EXERCISE MATERIALS:

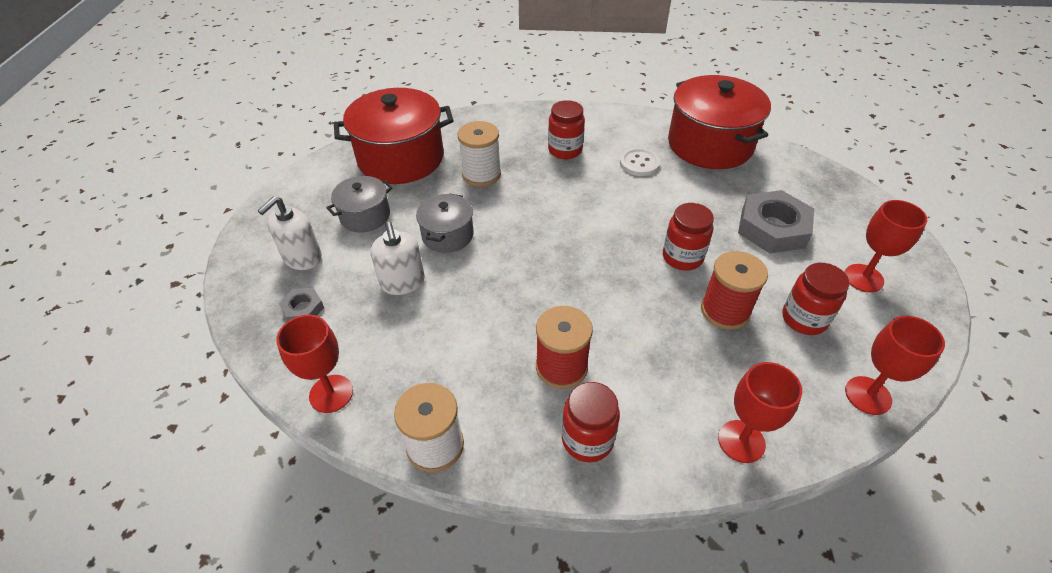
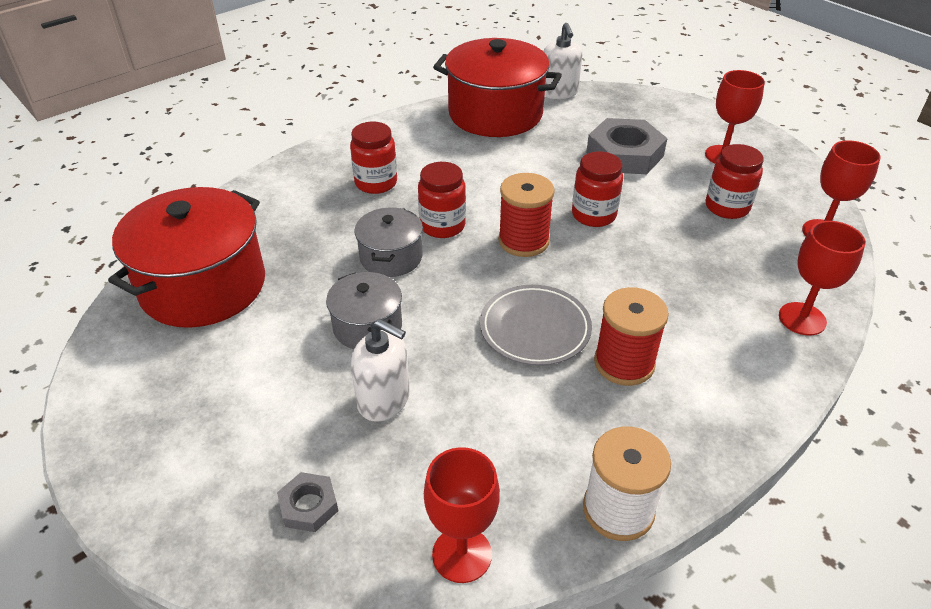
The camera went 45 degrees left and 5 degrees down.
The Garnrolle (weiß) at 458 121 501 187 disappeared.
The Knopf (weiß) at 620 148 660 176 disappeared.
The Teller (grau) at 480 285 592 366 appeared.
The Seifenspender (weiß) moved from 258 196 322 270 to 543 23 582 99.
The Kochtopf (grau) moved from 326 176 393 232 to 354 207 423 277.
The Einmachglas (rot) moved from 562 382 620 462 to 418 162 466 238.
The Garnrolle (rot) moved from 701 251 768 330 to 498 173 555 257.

---

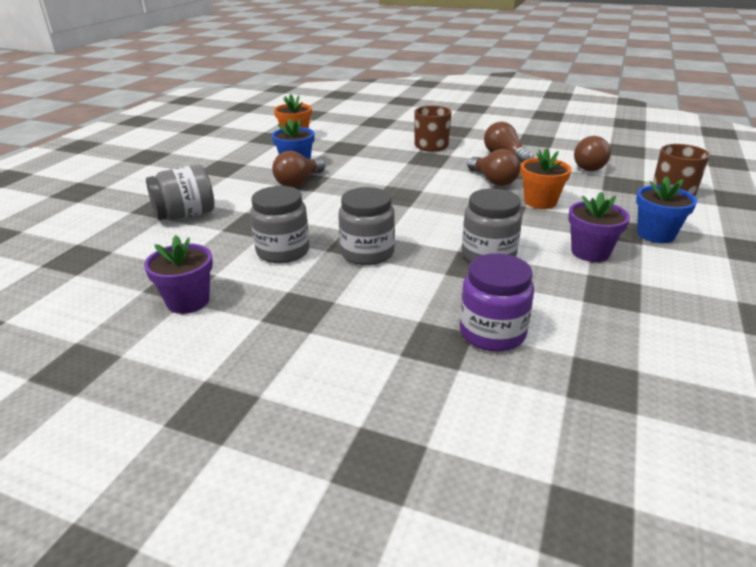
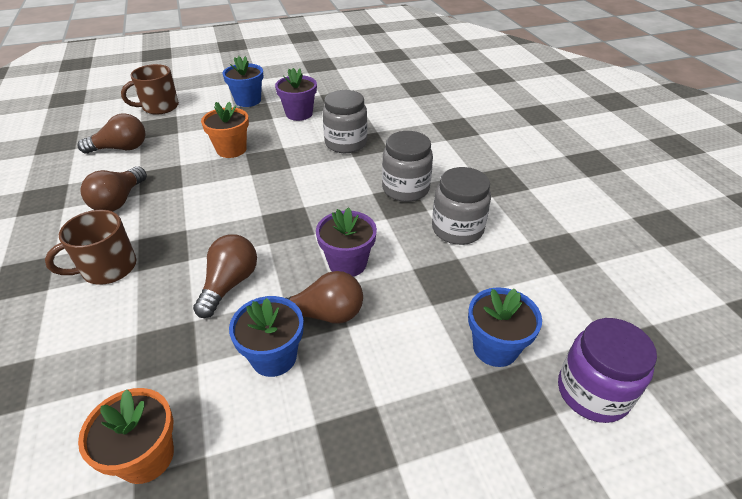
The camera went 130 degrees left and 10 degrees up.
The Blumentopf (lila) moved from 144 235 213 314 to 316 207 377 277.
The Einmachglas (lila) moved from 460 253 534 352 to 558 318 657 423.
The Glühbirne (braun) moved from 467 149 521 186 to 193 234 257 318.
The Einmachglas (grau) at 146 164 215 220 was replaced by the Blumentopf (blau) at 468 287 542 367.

WHAT TO PRODUCE:
Above are the entries; copy every line among them that contains the word "weiß".

ANSWER SECTION:
The Garnrolle (weiß) at 458 121 501 187 disappeared.
The Knopf (weiß) at 620 148 660 176 disappeared.
The Seifenspender (weiß) moved from 258 196 322 270 to 543 23 582 99.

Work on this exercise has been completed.